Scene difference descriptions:
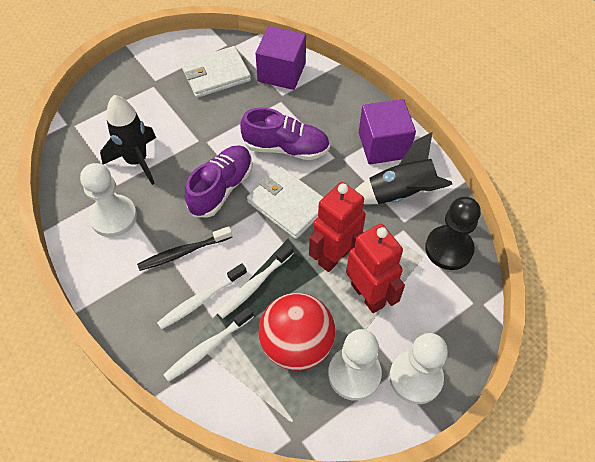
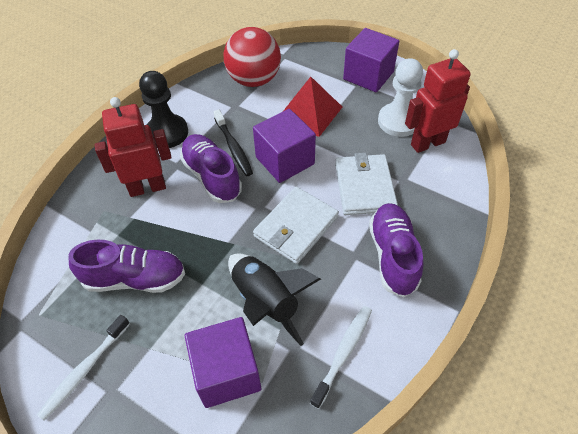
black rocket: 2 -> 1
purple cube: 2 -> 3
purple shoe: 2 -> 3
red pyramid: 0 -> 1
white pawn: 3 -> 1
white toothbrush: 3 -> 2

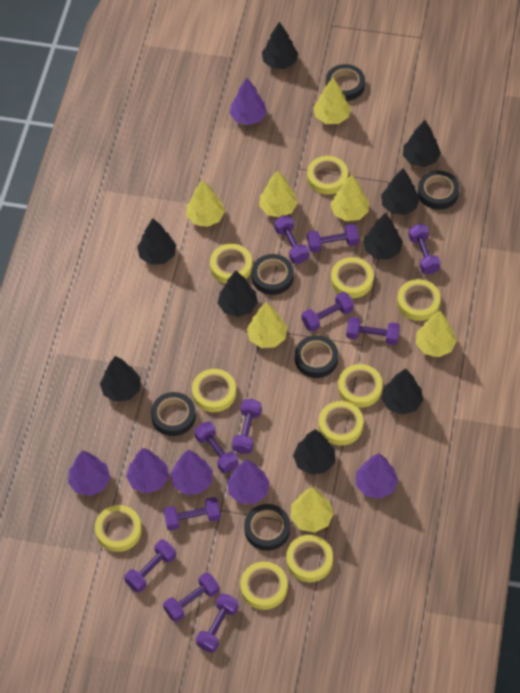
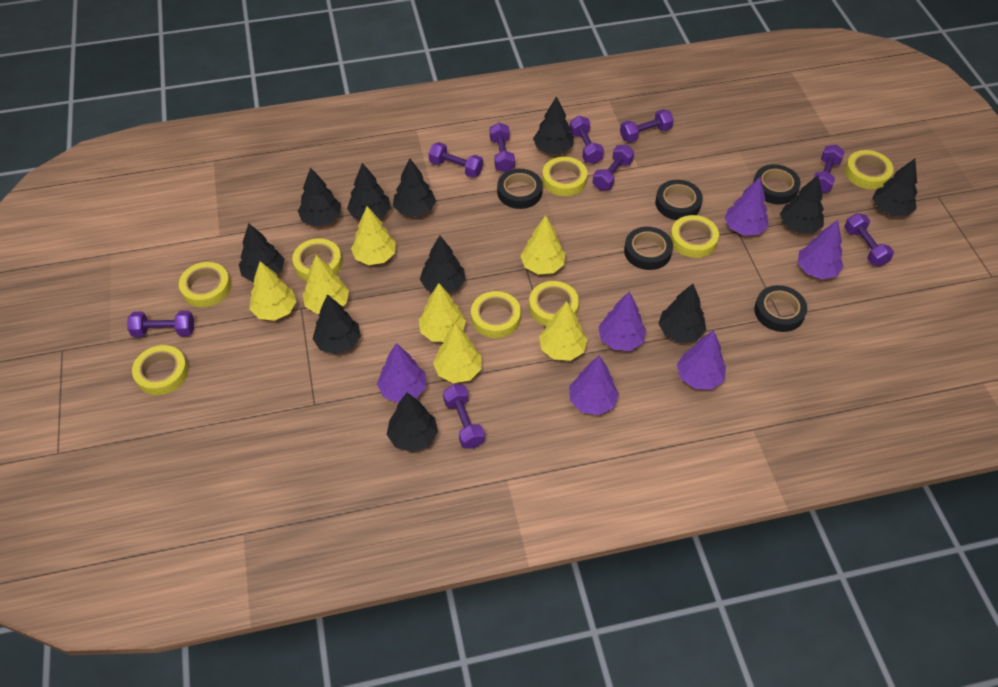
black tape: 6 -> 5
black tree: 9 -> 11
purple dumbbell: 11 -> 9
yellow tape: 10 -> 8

**Action item:** The data above should be repeated exactly, minus any pictures.

**Finished exercise:**
black rocket: 2 -> 1
purple cube: 2 -> 3
purple shoe: 2 -> 3
red pyramid: 0 -> 1
white pawn: 3 -> 1
white toothbrush: 3 -> 2

black tape: 6 -> 5
black tree: 9 -> 11
purple dumbbell: 11 -> 9
yellow tape: 10 -> 8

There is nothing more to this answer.